RECORDS FOR THIS TASK below:

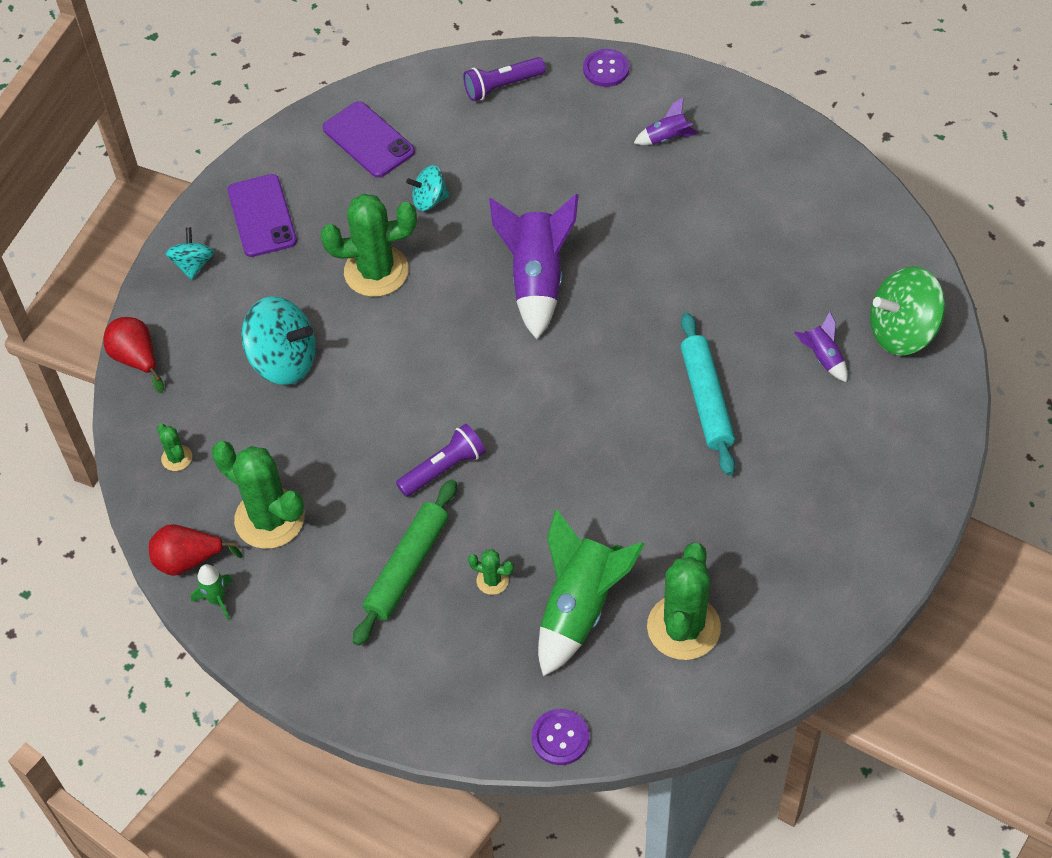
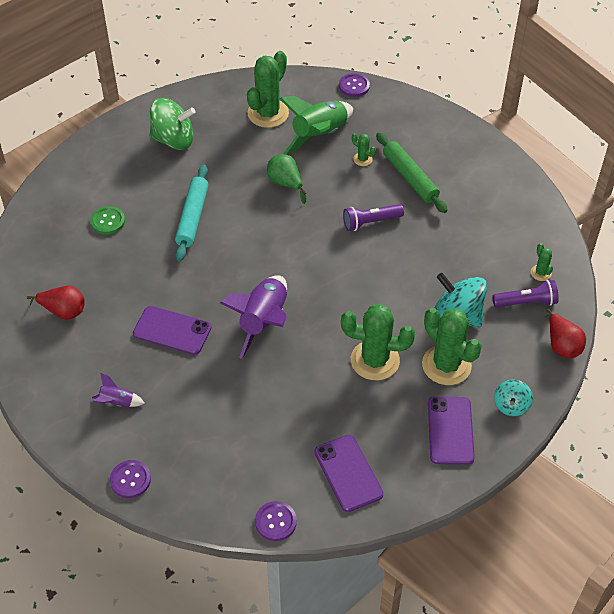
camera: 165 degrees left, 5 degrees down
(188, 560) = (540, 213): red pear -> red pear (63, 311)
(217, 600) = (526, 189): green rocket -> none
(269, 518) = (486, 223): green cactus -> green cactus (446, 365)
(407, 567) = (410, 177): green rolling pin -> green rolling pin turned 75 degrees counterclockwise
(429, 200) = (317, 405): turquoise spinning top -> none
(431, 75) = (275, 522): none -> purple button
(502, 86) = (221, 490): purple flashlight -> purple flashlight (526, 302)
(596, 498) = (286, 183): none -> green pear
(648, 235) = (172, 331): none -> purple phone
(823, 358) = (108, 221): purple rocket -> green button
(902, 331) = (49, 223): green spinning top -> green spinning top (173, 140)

End of RECORDS FOR THIS TASK.
RECORDS FOR THIS TASK below:

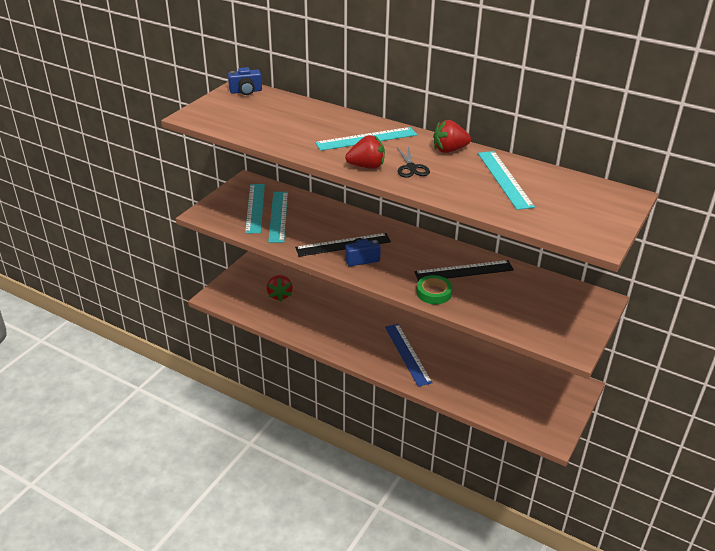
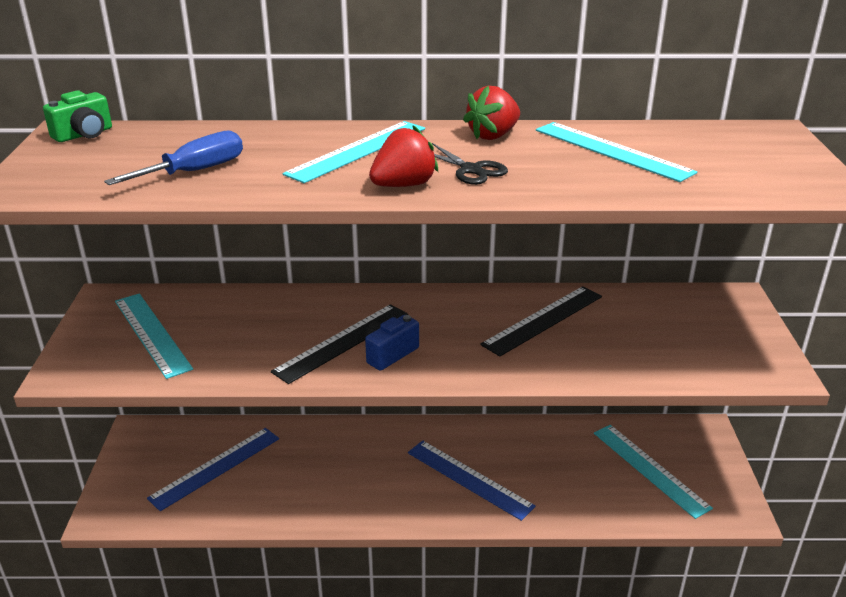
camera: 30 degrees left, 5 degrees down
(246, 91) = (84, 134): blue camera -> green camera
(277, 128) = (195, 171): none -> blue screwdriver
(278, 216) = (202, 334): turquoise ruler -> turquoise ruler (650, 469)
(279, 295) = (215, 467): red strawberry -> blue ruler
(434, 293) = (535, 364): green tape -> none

End of RECORDS FOR THIS TASK.
RECORDS FOR THIS TASK below:

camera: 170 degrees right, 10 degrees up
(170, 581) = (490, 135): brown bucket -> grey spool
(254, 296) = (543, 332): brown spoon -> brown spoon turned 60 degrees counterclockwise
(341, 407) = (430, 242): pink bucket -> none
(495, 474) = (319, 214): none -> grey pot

End of RECORDS FOR THIS TASK.

▶ **EXERCISE AIM**
Retype exactly the lines of the data above that fall between the line with "camera: 165 degrees left, 5 degrees down" and the line with "(269, 518) = (486, 223): green", inclusive, and add nothing.

▶ **ANSWER SECTION**
camera: 165 degrees left, 5 degrees down
(188, 560) = (540, 213): red pear -> red pear (63, 311)
(217, 600) = (526, 189): green rocket -> none
(269, 518) = (486, 223): green cactus -> green cactus (446, 365)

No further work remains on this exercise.